▸ **What to work on**:
Lines containing the string "notebook": how many are there below? Answer with the number only.
(Beginning of Dataset excerpts)
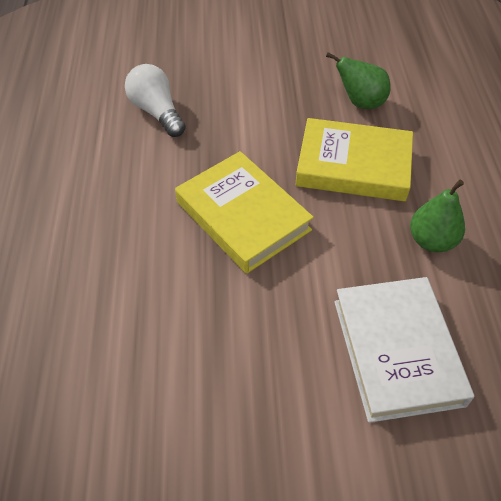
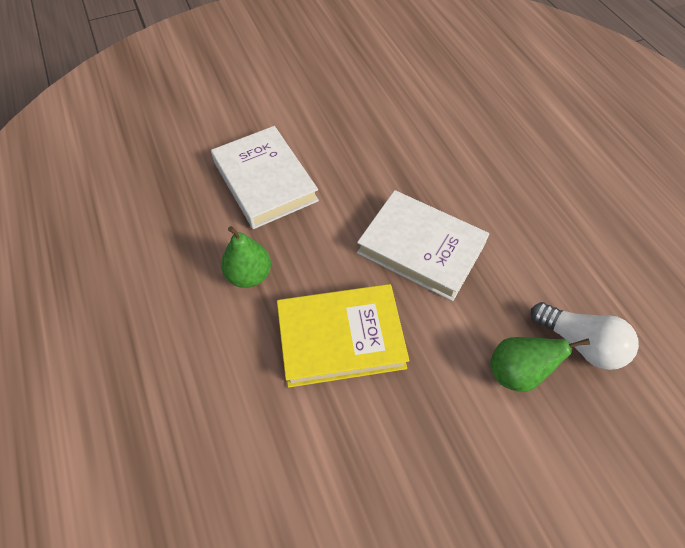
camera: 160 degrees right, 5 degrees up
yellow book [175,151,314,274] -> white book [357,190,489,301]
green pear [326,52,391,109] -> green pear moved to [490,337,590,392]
(End of Dataset excerpts)
(Beginning of Dataset excerpts)
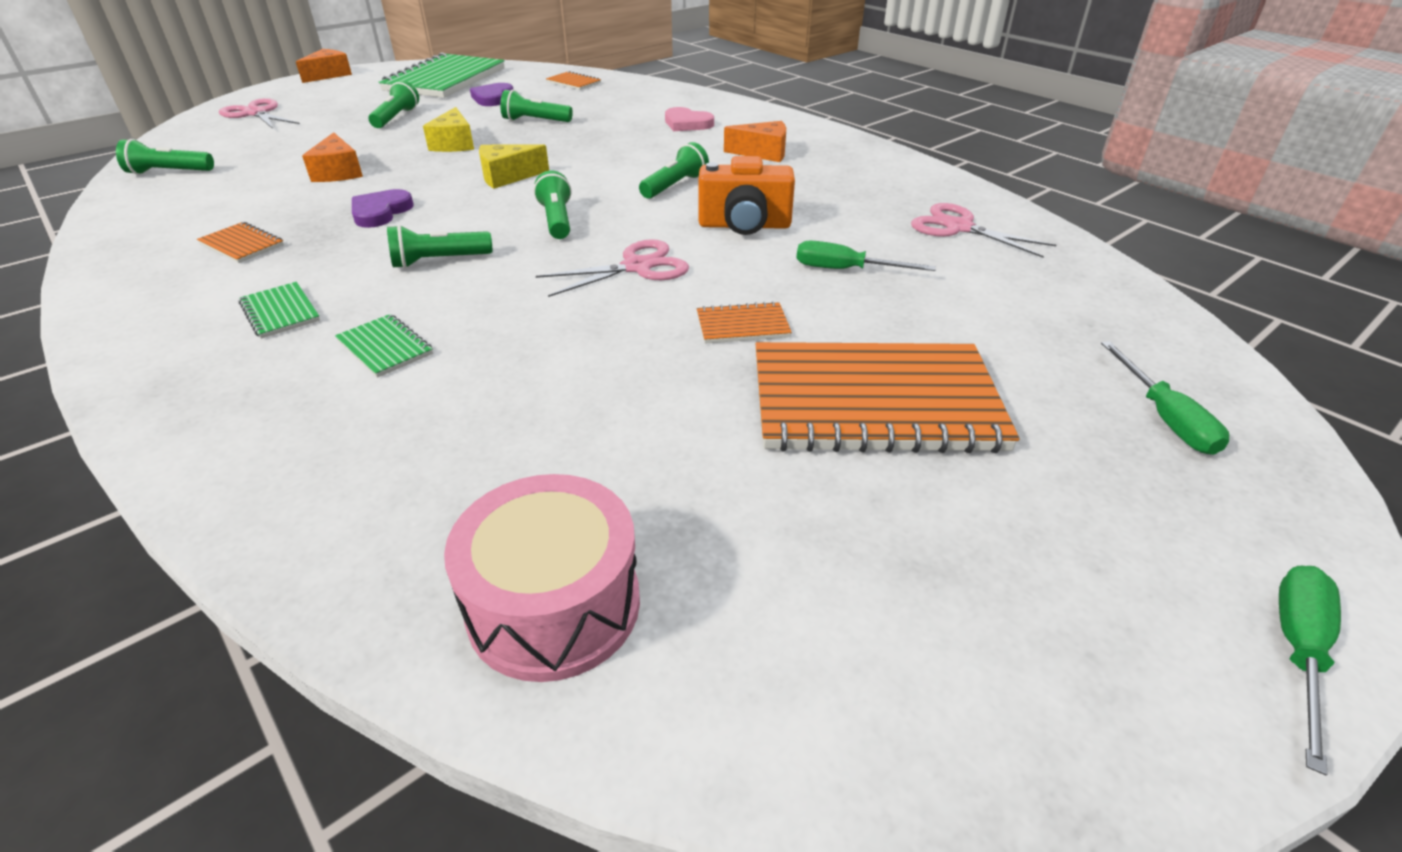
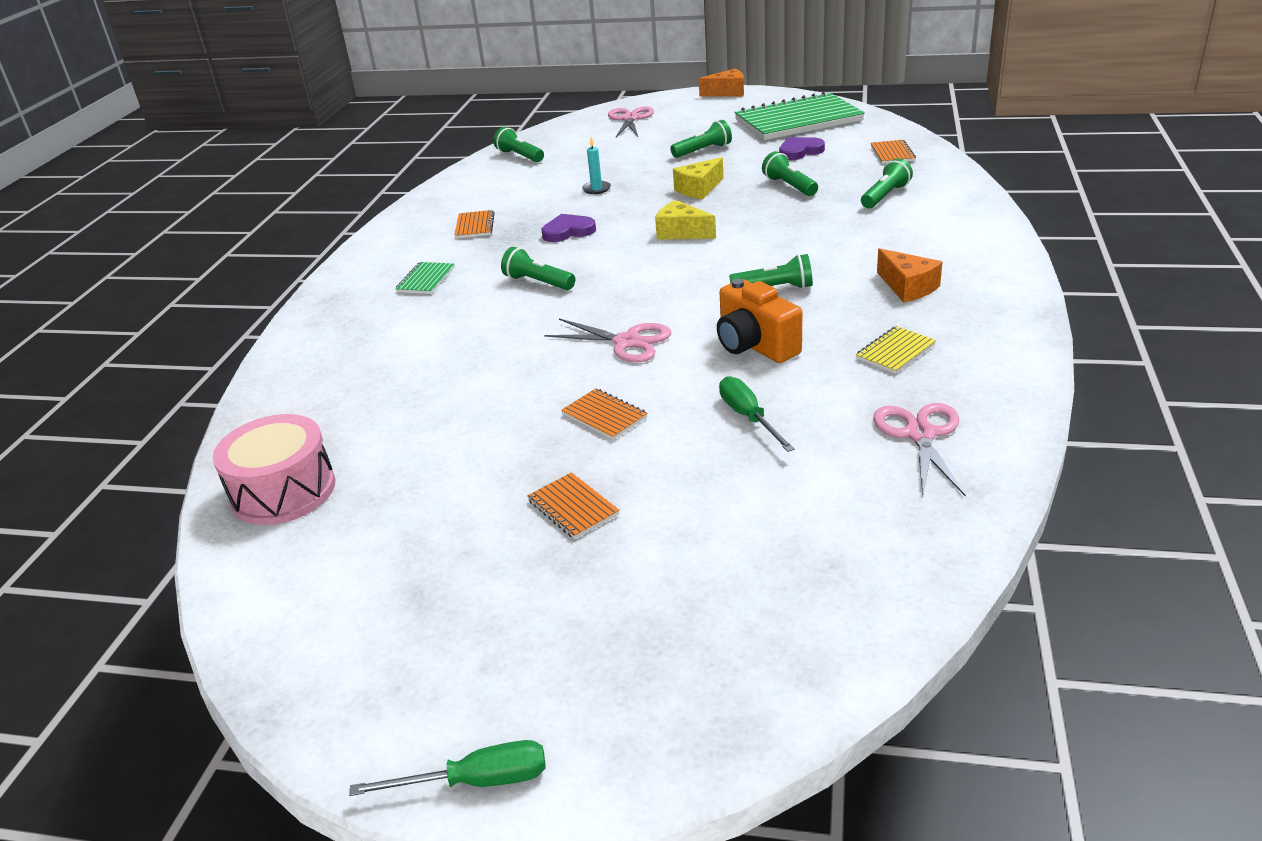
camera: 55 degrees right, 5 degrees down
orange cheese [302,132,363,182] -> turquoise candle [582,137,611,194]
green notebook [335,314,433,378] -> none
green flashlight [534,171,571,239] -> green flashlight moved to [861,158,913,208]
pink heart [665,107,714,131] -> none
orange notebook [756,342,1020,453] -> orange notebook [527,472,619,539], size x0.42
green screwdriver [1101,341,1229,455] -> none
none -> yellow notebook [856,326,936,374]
(End of Dataset excerpts)
▸ **Answer to this problem**:
3